> Work to complete:
Print the data exactly as written, but leave out each picture.

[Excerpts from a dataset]
***

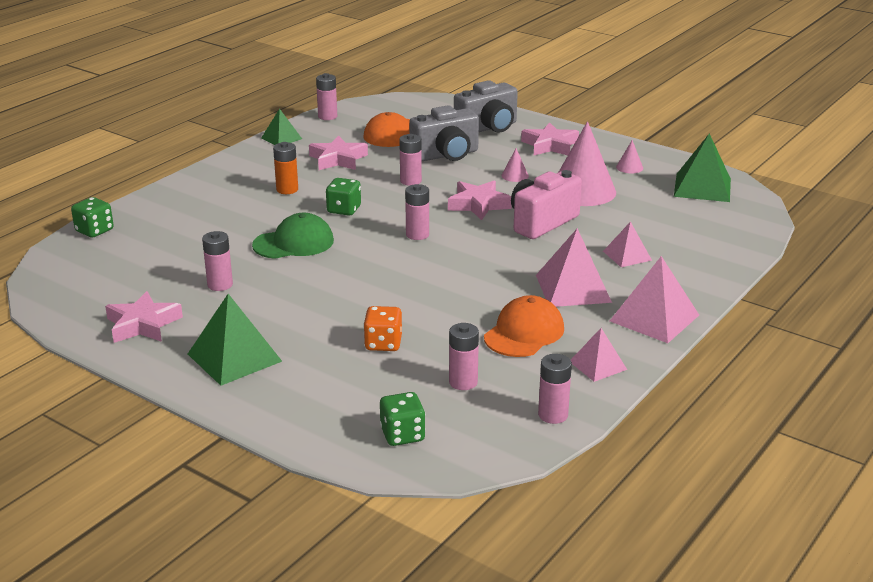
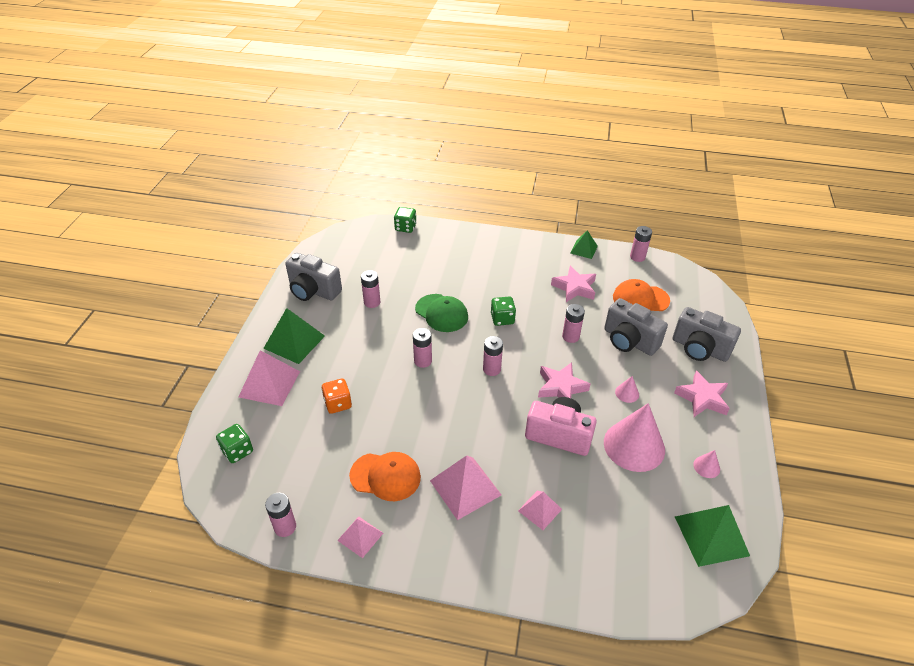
camera: 65 degrees right, 15 degrees up
pink star [105,291,183,343] -> grey camera [285,253,342,301]
orange battery [273,142,298,194] -> none
pink battery [449,323,479,390] -> pink battery moved to [413,328,432,368]
pink pyramid [610,256,699,343] -> pink pyramid moved to [239,350,300,406]

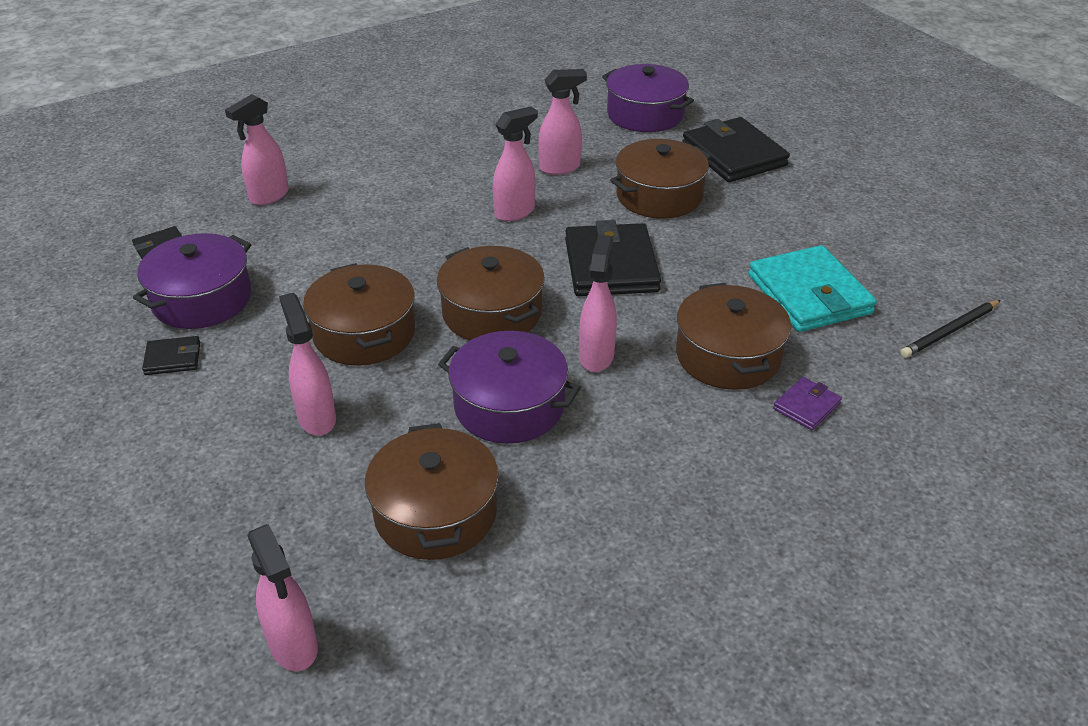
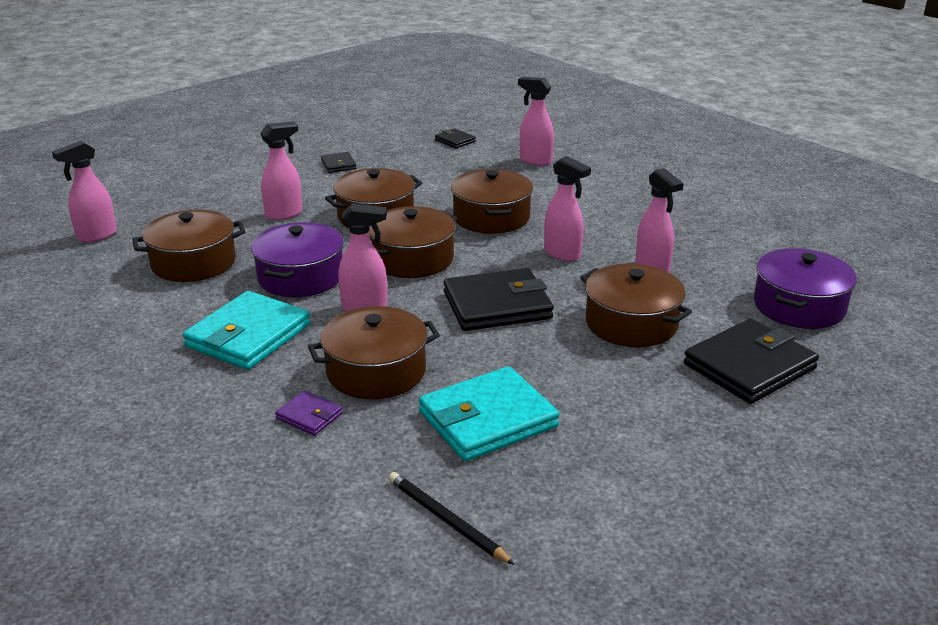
camera: 80 degrees right, 10 degrees down
purple pot [133,233,252,329] -> none
none -> turquoise wallet [183,291,310,370]
none -> brown pot [451,169,533,234]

***

> Result of this task:
camera: 65 degrees right, 15 degrees up
pink star [105,291,183,343] -> grey camera [285,253,342,301]
orange battery [273,142,298,194] -> none
pink battery [449,323,479,390] -> pink battery moved to [413,328,432,368]
pink pyramid [610,256,699,343] -> pink pyramid moved to [239,350,300,406]

camera: 80 degrees right, 10 degrees down
purple pot [133,233,252,329] -> none
none -> turquoise wallet [183,291,310,370]
none -> brown pot [451,169,533,234]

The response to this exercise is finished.